Work item: Would you set down the data that follows, word for word, without any pictures?

* * * * *

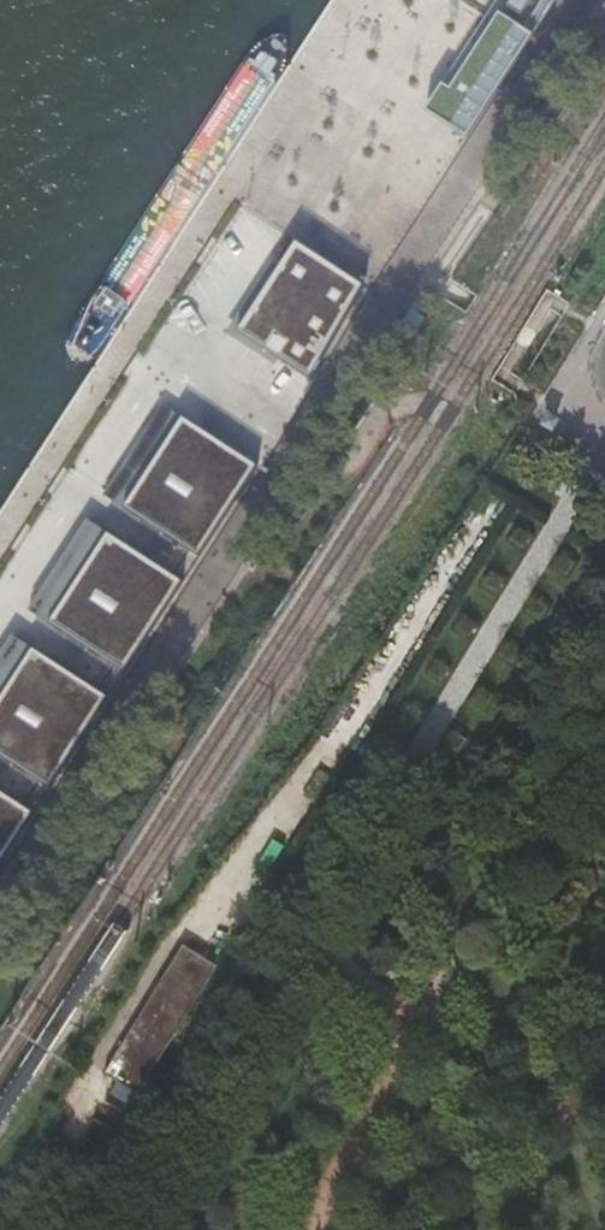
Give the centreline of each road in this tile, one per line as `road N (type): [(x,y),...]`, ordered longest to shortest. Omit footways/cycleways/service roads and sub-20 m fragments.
road 1 (primary): [(604,544),(213,1229)]
road 2 (primary): [(268,1229),(604,644)]

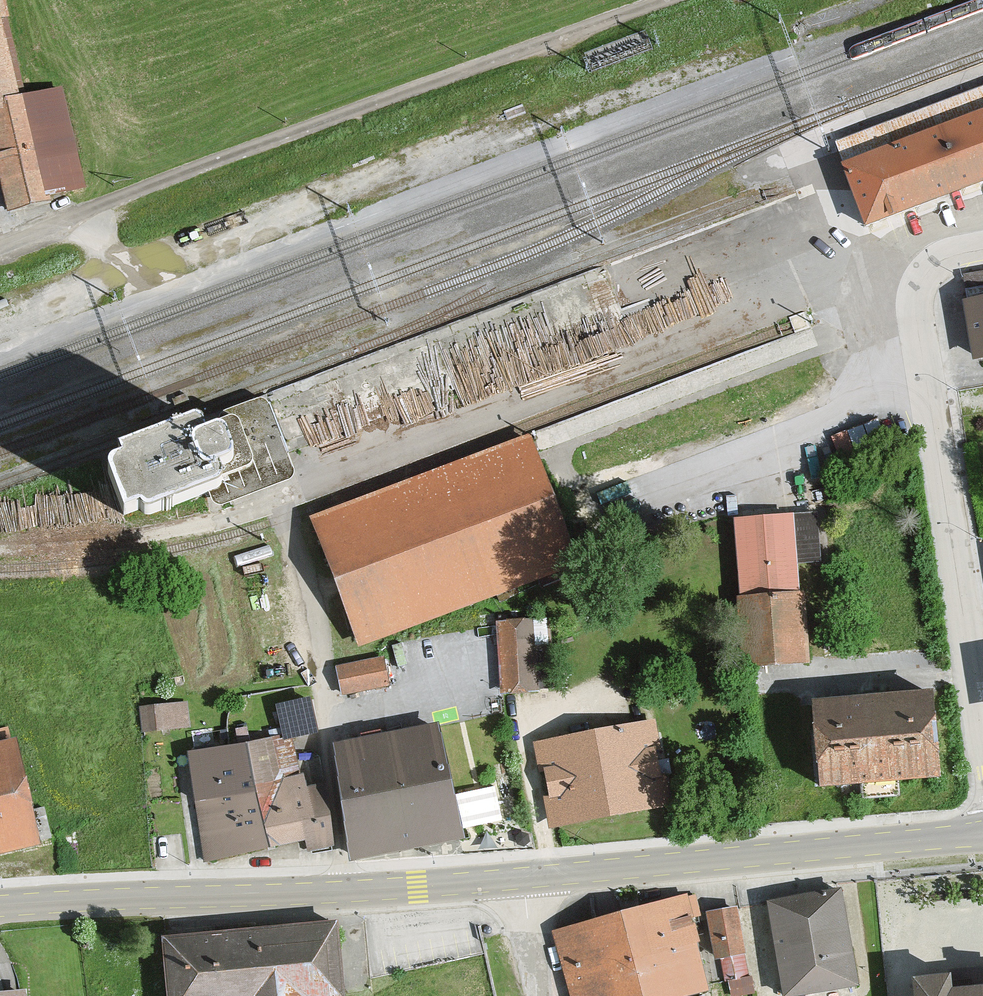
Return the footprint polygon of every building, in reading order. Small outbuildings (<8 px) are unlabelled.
[(10,11),(7,0),(0,0),(0,14),(10,11)] [(5,211),(50,199),(49,195),(24,93),(18,93),(0,24),(0,190),(5,211)] [(62,84),(24,93),(49,195),(87,186),(62,84)] [(844,167),(961,123),(959,118),(981,109),(982,113),(982,93),(836,147),(844,167)] [(981,109),(959,118),(961,123),(844,167),(866,226),(877,222),(920,206),(919,203),(925,201),(969,184),(982,179),(982,113),(981,109)] [(976,356),(982,355),(982,273),(965,276),(969,305),(968,306),(976,356)] [(191,424),(118,451),(121,460),(114,462),(112,463),(110,465),(109,467),(108,469),(108,471),(108,473),(124,515),(140,509),(141,511),(144,513),(147,514),(150,514),(220,488),(222,484),(222,480),(222,477),(288,452),(270,403),(203,429),(202,428),(202,427),(201,425),(199,425),(198,424),(196,423),(193,423),(191,424)] [(294,415),(279,421),(287,441),(302,435),(294,415)] [(862,424),(836,436),(844,455),(870,443),(862,424)] [(530,442),(319,523),(366,645),(577,564),(530,442)] [(822,511),(731,516),(739,666),(807,662),(801,564),(825,563),(822,511)] [(535,616),(495,617),(497,691),(538,689),(535,616)] [(380,651),(333,662),(341,697),(388,686),(380,651)] [(938,685),(815,697),(823,788),(947,776),(938,685)] [(187,729),(185,701),(139,703),(143,775),(168,774),(166,730),(187,729)] [(299,703),(276,708),(280,728),(303,723),(299,703)] [(647,719),(531,740),(547,829),(663,807),(647,719)] [(442,722),(331,742),(352,859),(462,839),(442,722)] [(43,840),(14,735),(0,739),(0,852),(43,840)] [(340,846),(327,767),(282,777),(274,735),(186,750),(206,860),(306,842),(308,852),(340,846)] [(844,886),(769,898),(784,994),(859,982),(844,886)] [(689,894),(552,928),(569,995),(703,995),(709,994),(707,986),(726,981),(754,974),(737,904),(705,912),(714,952),(704,954),(689,894)] [(160,933),(164,995),(344,995),(338,921),(160,933)] [(914,976),(916,995),(982,995),(982,984),(956,986),(955,973),(914,976)]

* * * * *

Task output:
Give the centreline of each road in this tile, one per line as `road N (type): [(x,y),...]`, ordered longest to shortest. Omit footways/cycleways/service roads and sub-20 m fragments.
road 1 (primary): [(604,544),(213,1229)]
road 2 (primary): [(268,1229),(604,644)]

Return the footprint polygon of every building, in reading order. Small outbuildings (<8 px) are unlabelled.
[(10,11),(7,0),(0,0),(0,14),(10,11)] [(5,211),(50,199),(49,195),(24,93),(18,93),(0,24),(0,190),(5,211)] [(62,84),(24,93),(49,195),(87,186),(62,84)] [(844,167),(961,123),(959,118),(981,109),(982,113),(982,93),(836,147),(844,167)] [(981,109),(959,118),(961,123),(844,167),(866,226),(877,222),(920,206),(919,203),(925,201),(969,184),(982,179),(982,113),(981,109)] [(976,356),(982,355),(982,273),(965,276),(969,305),(968,306),(976,356)] [(191,424),(118,451),(121,460),(114,462),(112,463),(110,465),(109,467),(108,469),(108,471),(108,473),(124,515),(140,509),(141,511),(144,513),(147,514),(150,514),(220,488),(222,484),(222,480),(222,477),(288,452),(270,403),(203,429),(202,428),(202,427),(201,425),(199,425),(198,424),(196,423),(193,423),(191,424)] [(294,415),(279,421),(287,441),(302,435),(294,415)] [(862,424),(836,436),(844,455),(870,443),(862,424)] [(530,442),(319,523),(366,645),(577,564),(530,442)] [(822,511),(731,516),(739,666),(807,662),(801,564),(825,563),(822,511)] [(535,616),(495,617),(497,691),(538,689),(535,616)] [(380,651),(333,662),(341,697),(388,686),(380,651)] [(938,685),(815,697),(823,788),(947,776),(938,685)] [(187,729),(185,701),(139,703),(143,775),(168,774),(166,730),(187,729)] [(299,703),(276,708),(280,728),(303,723),(299,703)] [(647,719),(531,740),(547,829),(663,807),(647,719)] [(442,722),(331,742),(352,859),(462,839),(442,722)] [(43,840),(14,735),(0,739),(0,852),(43,840)] [(340,846),(327,767),(282,777),(274,735),(186,750),(206,860),(306,842),(308,852),(340,846)] [(844,886),(769,898),(784,994),(859,982),(844,886)] [(689,894),(552,928),(569,995),(703,995),(709,994),(707,986),(726,981),(754,974),(737,904),(705,912),(714,952),(704,954),(689,894)] [(160,933),(164,995),(344,995),(338,921),(160,933)] [(914,976),(916,995),(982,995),(982,984),(956,986),(955,973),(914,976)]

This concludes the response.